TASK GOAL
From the line containing "C4: 6.8uF (plus" down to the line containing "SW2: switch (CN2/1, GND)" in the records below, reproduce every line exactly, ends included, and omit all others.

##### EXERCISE MATERIALS #####

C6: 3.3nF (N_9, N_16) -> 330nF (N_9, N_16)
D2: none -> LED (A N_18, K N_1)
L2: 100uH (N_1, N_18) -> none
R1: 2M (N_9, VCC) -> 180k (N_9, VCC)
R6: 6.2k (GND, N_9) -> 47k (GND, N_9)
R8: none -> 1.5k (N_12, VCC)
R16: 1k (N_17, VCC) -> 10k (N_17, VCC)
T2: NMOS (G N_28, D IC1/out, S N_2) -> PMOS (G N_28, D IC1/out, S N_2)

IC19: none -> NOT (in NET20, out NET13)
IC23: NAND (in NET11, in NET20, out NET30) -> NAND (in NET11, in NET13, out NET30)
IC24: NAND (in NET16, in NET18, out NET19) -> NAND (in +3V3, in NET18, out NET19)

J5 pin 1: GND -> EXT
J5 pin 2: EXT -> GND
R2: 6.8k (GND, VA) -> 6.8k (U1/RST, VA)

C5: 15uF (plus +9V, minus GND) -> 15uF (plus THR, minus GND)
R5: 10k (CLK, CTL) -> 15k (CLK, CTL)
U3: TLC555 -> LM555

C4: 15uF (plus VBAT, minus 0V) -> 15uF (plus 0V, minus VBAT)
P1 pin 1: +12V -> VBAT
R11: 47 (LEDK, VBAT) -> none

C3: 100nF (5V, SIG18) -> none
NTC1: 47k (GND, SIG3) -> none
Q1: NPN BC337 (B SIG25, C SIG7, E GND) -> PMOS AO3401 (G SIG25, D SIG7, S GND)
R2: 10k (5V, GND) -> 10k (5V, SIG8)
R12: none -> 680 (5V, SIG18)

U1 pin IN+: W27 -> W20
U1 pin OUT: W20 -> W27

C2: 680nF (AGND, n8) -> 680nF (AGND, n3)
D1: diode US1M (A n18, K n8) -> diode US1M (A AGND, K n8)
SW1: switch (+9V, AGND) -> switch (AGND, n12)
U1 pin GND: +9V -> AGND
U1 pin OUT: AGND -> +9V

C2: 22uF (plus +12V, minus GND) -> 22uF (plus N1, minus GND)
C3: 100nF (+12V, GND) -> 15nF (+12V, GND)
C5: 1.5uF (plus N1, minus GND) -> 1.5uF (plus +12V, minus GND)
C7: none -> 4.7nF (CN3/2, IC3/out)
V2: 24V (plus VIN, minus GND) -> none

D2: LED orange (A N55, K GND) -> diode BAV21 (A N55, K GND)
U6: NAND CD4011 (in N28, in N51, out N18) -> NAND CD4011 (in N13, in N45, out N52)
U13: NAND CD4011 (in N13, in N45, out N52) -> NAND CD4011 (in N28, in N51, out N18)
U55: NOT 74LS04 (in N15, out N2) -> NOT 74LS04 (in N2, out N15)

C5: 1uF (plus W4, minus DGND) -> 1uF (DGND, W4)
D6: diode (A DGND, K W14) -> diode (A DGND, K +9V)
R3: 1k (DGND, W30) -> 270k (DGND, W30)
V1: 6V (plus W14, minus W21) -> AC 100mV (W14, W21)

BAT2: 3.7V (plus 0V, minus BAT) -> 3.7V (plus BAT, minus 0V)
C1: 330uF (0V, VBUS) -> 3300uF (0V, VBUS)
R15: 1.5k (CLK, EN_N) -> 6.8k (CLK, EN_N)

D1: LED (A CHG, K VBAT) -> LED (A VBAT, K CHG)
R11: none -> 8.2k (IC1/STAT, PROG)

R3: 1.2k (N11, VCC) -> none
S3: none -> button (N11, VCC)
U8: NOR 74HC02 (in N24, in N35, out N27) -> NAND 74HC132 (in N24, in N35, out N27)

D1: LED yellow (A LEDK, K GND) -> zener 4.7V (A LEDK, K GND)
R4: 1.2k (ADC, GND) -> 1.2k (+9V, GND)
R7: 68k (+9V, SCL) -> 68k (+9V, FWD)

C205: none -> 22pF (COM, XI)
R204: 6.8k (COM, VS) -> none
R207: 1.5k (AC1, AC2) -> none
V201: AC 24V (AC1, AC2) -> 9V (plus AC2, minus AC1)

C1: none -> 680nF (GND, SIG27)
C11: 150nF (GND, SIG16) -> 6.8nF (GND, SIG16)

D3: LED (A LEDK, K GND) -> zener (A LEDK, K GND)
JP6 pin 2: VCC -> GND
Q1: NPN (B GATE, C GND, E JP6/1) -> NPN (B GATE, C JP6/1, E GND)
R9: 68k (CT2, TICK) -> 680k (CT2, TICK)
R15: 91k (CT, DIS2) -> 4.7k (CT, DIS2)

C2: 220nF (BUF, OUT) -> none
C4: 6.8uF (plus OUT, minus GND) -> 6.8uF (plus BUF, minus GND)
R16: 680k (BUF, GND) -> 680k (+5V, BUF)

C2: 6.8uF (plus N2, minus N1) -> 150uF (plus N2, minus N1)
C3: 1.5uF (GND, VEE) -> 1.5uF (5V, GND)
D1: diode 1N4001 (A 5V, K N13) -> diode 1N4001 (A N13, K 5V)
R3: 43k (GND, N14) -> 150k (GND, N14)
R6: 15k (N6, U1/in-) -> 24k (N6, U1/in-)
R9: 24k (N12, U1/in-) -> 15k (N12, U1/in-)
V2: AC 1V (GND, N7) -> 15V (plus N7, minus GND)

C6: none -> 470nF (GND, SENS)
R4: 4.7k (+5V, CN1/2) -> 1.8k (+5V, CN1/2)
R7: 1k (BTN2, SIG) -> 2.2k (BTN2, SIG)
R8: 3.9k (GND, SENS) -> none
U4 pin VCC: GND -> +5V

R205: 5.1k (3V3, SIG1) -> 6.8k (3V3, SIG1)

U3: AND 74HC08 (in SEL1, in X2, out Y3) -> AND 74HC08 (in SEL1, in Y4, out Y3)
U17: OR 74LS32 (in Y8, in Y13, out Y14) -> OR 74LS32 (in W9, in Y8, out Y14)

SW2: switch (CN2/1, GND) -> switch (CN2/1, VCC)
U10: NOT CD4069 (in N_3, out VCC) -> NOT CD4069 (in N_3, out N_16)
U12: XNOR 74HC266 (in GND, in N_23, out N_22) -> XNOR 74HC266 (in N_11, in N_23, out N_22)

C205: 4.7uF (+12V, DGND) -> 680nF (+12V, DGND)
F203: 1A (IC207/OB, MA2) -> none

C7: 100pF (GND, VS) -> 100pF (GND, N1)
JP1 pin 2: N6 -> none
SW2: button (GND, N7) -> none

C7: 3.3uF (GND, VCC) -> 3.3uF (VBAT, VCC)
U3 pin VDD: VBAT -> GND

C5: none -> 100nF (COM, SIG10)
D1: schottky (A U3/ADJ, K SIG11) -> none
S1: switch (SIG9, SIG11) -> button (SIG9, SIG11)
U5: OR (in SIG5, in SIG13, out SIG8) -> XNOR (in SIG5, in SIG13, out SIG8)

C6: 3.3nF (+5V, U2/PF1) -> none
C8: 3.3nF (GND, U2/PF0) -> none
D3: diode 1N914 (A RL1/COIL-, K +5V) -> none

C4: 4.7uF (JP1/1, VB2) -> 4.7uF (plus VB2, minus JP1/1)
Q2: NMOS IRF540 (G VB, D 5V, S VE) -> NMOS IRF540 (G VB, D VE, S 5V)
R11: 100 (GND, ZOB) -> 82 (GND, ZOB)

#####

TASK OUTPUT
C4: 6.8uF (plus OUT, minus GND) -> 6.8uF (plus BUF, minus GND)
R16: 680k (BUF, GND) -> 680k (+5V, BUF)

C2: 6.8uF (plus N2, minus N1) -> 150uF (plus N2, minus N1)
C3: 1.5uF (GND, VEE) -> 1.5uF (5V, GND)
D1: diode 1N4001 (A 5V, K N13) -> diode 1N4001 (A N13, K 5V)
R3: 43k (GND, N14) -> 150k (GND, N14)
R6: 15k (N6, U1/in-) -> 24k (N6, U1/in-)
R9: 24k (N12, U1/in-) -> 15k (N12, U1/in-)
V2: AC 1V (GND, N7) -> 15V (plus N7, minus GND)

C6: none -> 470nF (GND, SENS)
R4: 4.7k (+5V, CN1/2) -> 1.8k (+5V, CN1/2)
R7: 1k (BTN2, SIG) -> 2.2k (BTN2, SIG)
R8: 3.9k (GND, SENS) -> none
U4 pin VCC: GND -> +5V

R205: 5.1k (3V3, SIG1) -> 6.8k (3V3, SIG1)

U3: AND 74HC08 (in SEL1, in X2, out Y3) -> AND 74HC08 (in SEL1, in Y4, out Y3)
U17: OR 74LS32 (in Y8, in Y13, out Y14) -> OR 74LS32 (in W9, in Y8, out Y14)

SW2: switch (CN2/1, GND) -> switch (CN2/1, VCC)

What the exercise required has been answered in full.